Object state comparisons
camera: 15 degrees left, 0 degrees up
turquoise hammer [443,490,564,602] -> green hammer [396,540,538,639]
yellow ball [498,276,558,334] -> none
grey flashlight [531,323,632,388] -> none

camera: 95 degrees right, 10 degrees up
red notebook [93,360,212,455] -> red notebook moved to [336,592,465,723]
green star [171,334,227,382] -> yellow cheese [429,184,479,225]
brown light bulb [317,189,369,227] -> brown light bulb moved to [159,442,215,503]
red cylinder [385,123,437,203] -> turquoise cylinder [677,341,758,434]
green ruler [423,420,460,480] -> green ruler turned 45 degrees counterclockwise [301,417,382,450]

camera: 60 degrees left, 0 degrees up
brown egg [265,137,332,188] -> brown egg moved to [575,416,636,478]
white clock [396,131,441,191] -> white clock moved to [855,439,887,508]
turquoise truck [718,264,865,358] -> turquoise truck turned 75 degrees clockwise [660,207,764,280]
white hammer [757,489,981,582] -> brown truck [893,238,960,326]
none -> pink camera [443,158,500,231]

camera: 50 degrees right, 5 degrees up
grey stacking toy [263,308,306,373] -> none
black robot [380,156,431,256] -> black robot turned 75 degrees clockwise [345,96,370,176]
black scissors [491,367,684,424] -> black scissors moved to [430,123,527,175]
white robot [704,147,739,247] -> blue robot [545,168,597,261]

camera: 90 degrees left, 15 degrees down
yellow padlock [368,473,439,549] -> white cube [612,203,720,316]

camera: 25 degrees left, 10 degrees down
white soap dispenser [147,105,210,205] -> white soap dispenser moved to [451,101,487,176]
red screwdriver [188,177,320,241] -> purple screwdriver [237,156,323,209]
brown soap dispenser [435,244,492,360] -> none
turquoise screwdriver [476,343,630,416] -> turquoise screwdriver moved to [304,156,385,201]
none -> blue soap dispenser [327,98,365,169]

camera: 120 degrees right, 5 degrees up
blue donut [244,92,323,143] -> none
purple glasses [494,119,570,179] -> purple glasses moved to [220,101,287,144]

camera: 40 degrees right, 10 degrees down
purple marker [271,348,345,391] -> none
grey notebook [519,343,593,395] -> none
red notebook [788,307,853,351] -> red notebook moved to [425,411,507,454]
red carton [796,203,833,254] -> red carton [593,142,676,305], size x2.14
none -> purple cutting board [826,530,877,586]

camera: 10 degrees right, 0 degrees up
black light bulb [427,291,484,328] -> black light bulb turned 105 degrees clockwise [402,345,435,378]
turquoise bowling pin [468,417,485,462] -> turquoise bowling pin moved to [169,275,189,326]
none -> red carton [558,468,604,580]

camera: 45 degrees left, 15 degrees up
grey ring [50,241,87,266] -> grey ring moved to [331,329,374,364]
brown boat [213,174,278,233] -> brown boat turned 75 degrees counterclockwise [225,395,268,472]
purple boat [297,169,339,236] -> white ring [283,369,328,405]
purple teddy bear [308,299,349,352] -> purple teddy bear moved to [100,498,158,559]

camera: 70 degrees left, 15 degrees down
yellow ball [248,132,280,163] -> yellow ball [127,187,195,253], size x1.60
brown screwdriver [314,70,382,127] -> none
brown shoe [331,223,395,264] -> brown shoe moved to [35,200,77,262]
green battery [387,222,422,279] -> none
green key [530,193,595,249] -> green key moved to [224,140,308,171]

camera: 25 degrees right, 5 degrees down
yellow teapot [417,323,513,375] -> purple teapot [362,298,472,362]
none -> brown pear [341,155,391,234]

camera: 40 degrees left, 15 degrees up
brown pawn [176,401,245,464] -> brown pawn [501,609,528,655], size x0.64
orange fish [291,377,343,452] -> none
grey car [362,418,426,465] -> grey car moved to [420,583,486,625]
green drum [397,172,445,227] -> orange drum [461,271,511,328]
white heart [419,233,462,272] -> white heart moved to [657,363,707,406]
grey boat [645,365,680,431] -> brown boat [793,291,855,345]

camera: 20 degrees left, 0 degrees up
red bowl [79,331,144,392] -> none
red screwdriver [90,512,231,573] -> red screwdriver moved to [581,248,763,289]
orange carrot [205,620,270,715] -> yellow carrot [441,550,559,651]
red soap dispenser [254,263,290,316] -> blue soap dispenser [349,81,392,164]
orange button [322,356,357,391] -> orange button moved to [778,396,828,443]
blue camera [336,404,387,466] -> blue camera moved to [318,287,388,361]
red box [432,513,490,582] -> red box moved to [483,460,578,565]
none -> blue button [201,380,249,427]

### WHAT IS REQUIRED:
Search the records for the string "ball" and return every line in which it occurs.

### THE ANSWER:
yellow ball [498,276,558,334] -> none
yellow ball [248,132,280,163] -> yellow ball [127,187,195,253], size x1.60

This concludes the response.